Reproduce the whole listing exactly and let no picture into the copy.

Exercise data: Begin

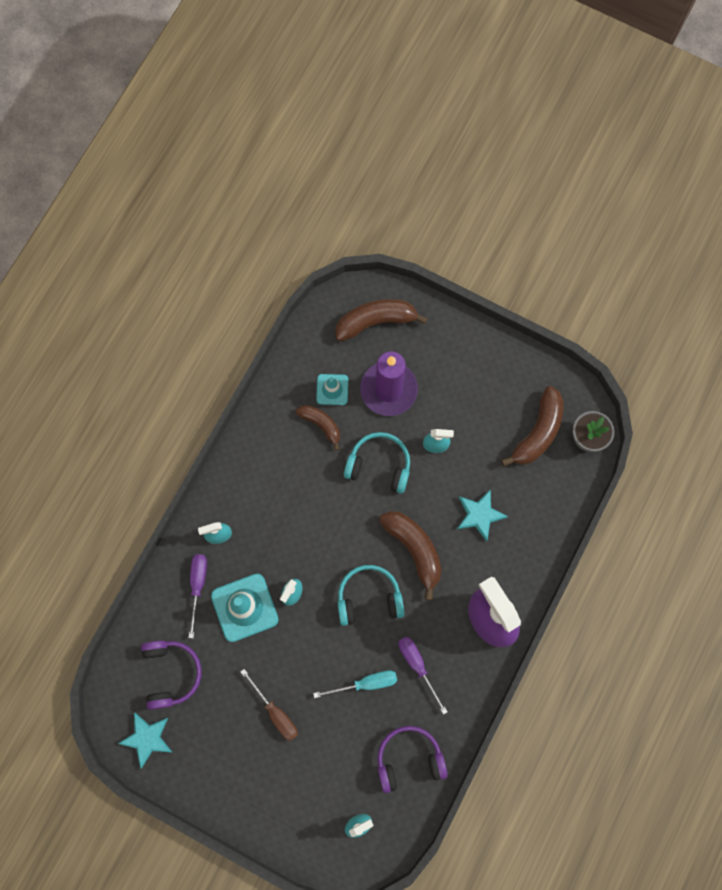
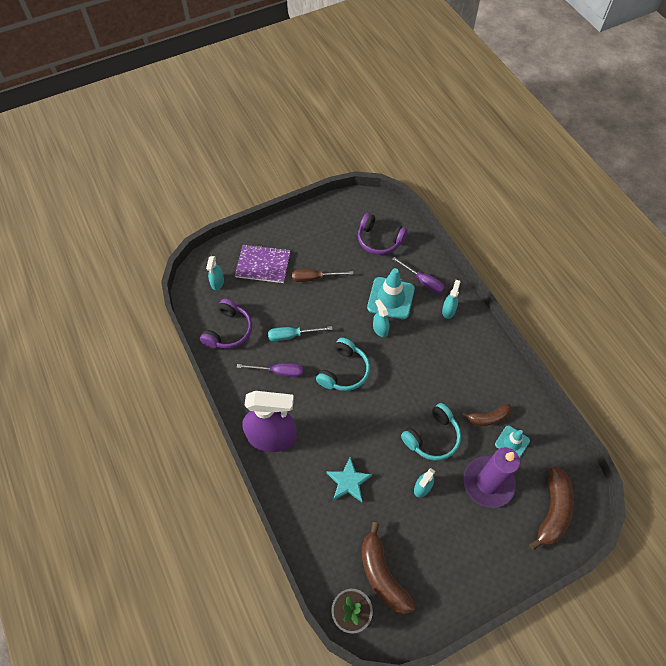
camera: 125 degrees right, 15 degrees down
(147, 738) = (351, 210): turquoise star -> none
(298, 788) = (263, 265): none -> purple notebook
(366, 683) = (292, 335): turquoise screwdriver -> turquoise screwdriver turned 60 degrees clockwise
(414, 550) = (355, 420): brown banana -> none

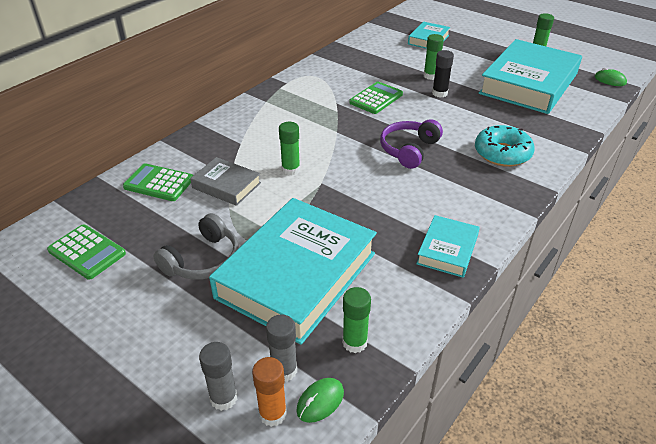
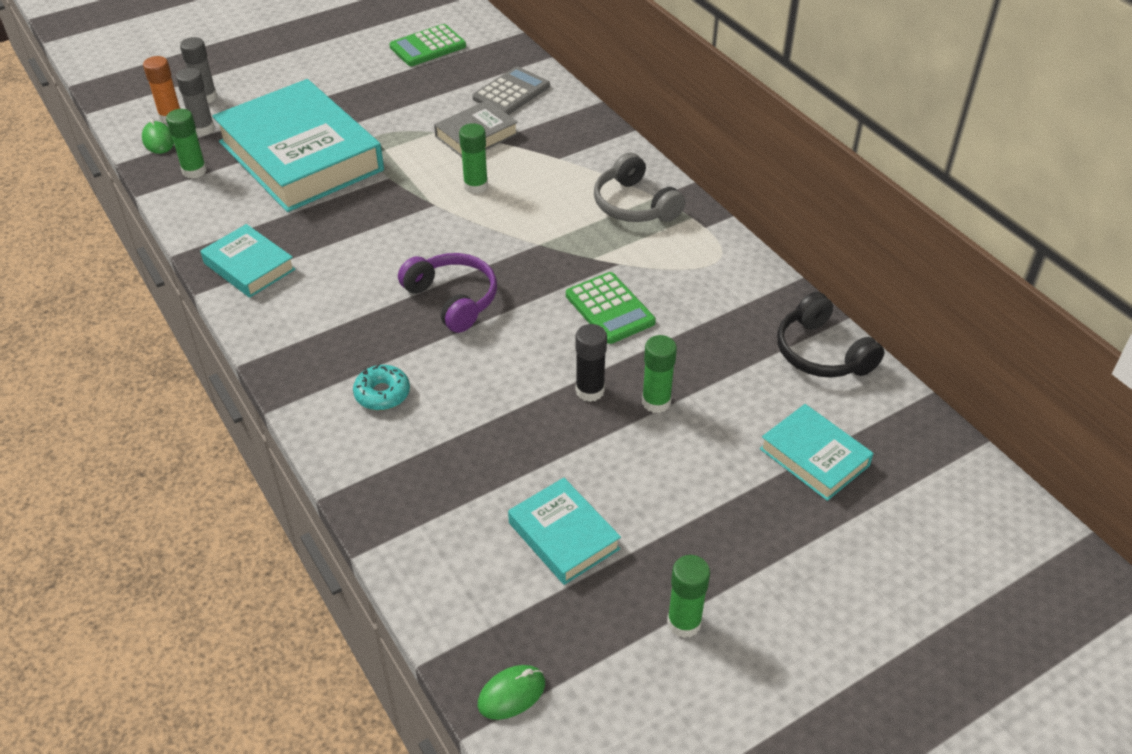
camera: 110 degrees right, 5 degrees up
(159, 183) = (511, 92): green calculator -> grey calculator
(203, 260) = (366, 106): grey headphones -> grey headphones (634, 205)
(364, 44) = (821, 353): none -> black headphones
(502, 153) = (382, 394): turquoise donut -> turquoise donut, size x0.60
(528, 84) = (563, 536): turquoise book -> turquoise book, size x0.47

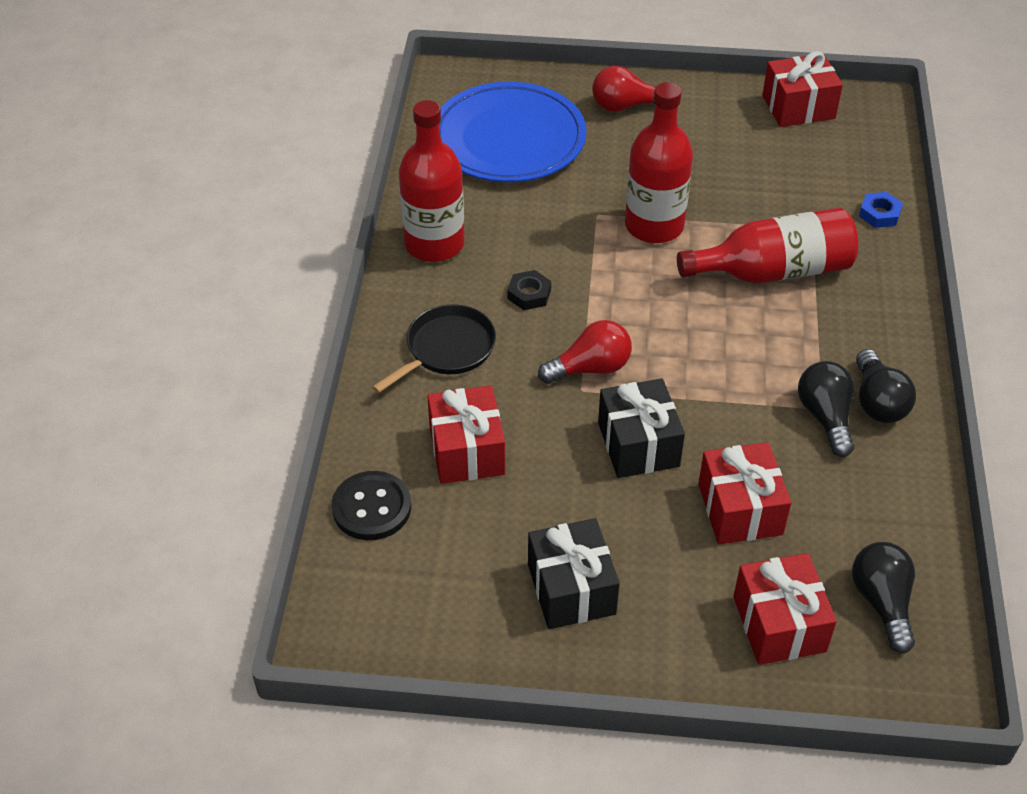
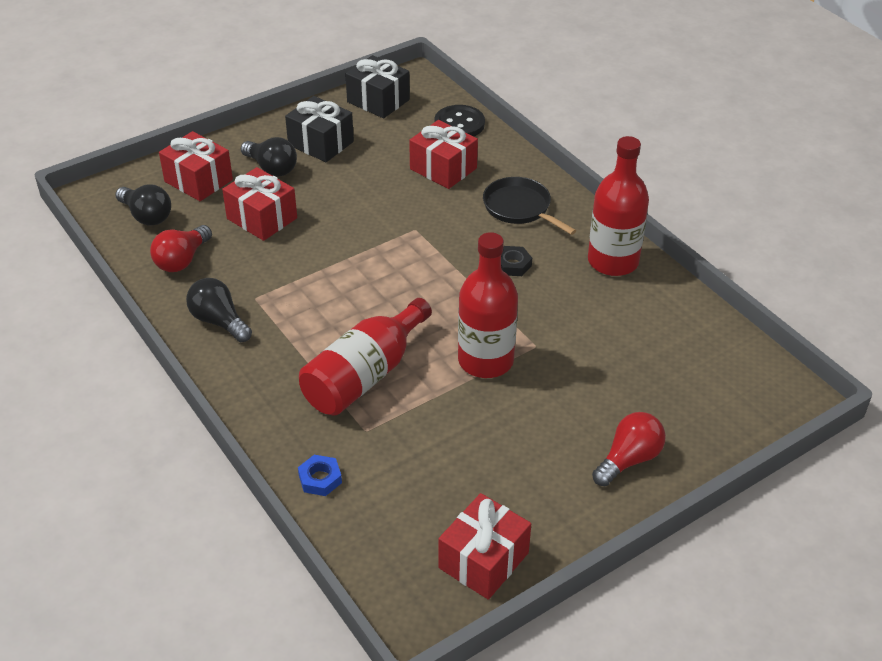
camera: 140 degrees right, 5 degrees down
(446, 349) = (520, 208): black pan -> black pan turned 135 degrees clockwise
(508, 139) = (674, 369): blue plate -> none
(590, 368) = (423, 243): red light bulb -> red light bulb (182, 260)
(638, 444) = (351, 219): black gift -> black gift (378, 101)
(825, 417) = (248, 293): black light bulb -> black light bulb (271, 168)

Exercise data: End

# Answer below
camera: 125 degrees right, 15 degrees down
(147, 738) = (351, 210): turquoise star -> none
(298, 788) = (263, 265): none -> purple notebook
(366, 683) = (292, 335): turquoise screwdriver -> turquoise screwdriver turned 60 degrees clockwise
(414, 550) = (355, 420): brown banana -> none

camera: 110 degrees right, 5 degrees up
(159, 183) = (511, 92): green calculator -> grey calculator
(203, 260) = (366, 106): grey headphones -> grey headphones (634, 205)
(364, 44) = (821, 353): none -> black headphones
(502, 153) = (382, 394): turquoise donut -> turquoise donut, size x0.60
(528, 84) = (563, 536): turquoise book -> turquoise book, size x0.47

camera: 140 degrees right, 5 degrees down
(446, 349) = (520, 208): black pan -> black pan turned 135 degrees clockwise
(508, 139) = (674, 369): blue plate -> none
(590, 368) = (423, 243): red light bulb -> red light bulb (182, 260)
(638, 444) = (351, 219): black gift -> black gift (378, 101)
(825, 417) = (248, 293): black light bulb -> black light bulb (271, 168)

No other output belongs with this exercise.